— Work task —
Filter the listing below, keeping only the lines with the word "orange".

— Source material —
_ _ _ _ _ _ _
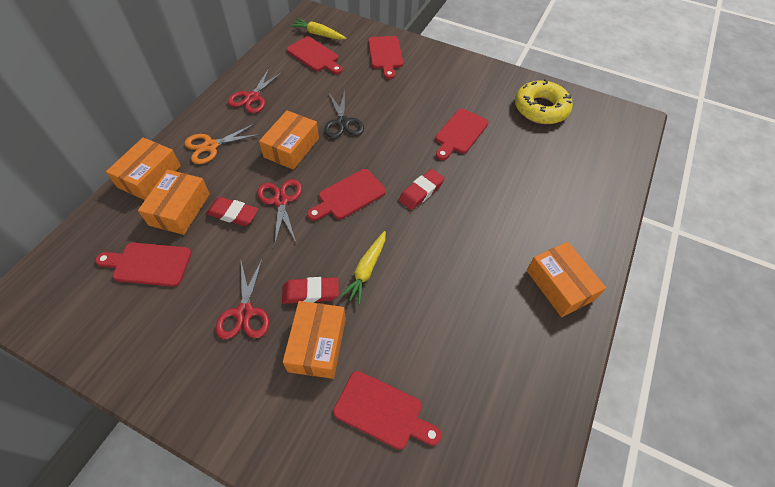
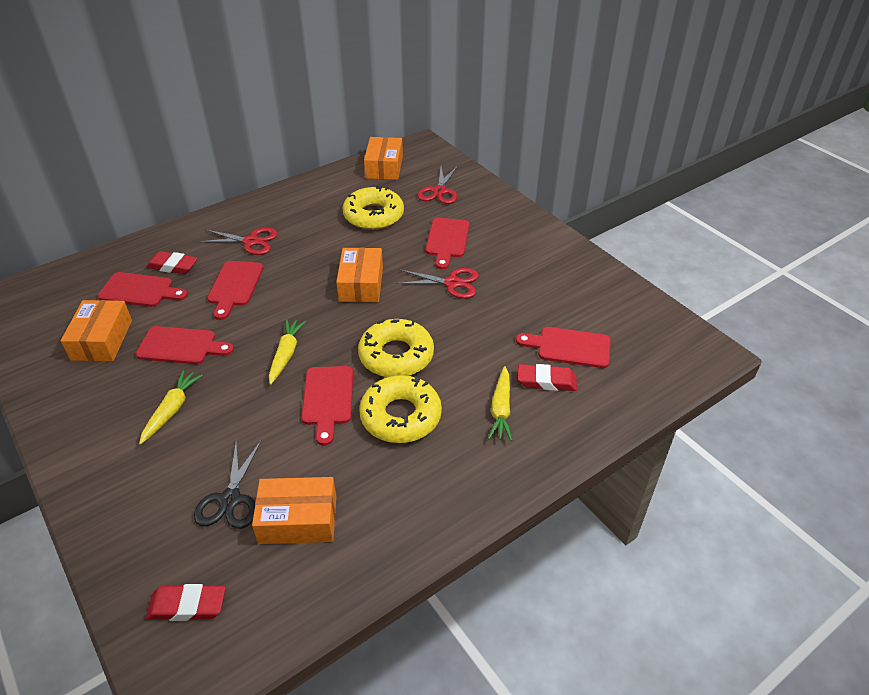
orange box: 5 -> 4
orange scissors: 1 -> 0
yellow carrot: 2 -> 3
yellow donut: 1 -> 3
_ _ _ _ _ _ _
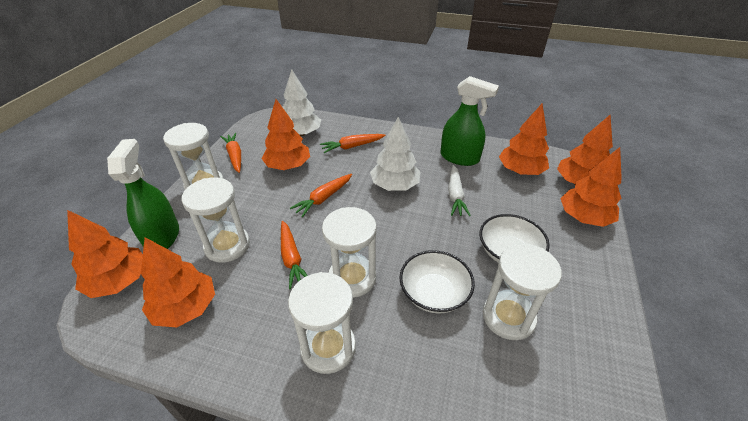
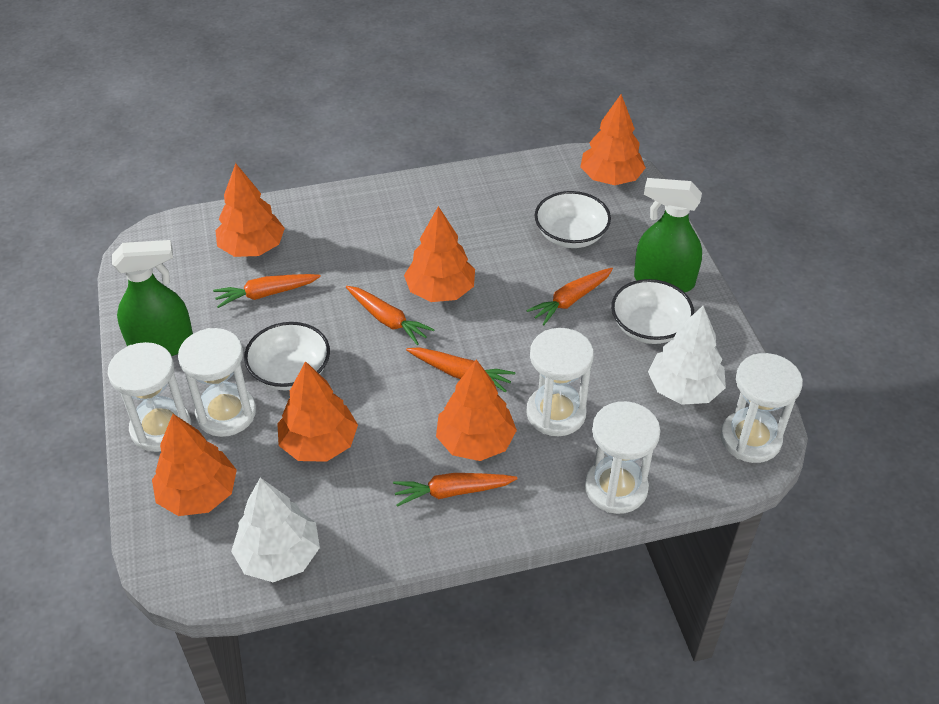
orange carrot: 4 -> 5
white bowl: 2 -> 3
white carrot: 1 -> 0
_ _ _ _ _ _ _
— Result —
orange box: 5 -> 4
orange scissors: 1 -> 0
orange carrot: 4 -> 5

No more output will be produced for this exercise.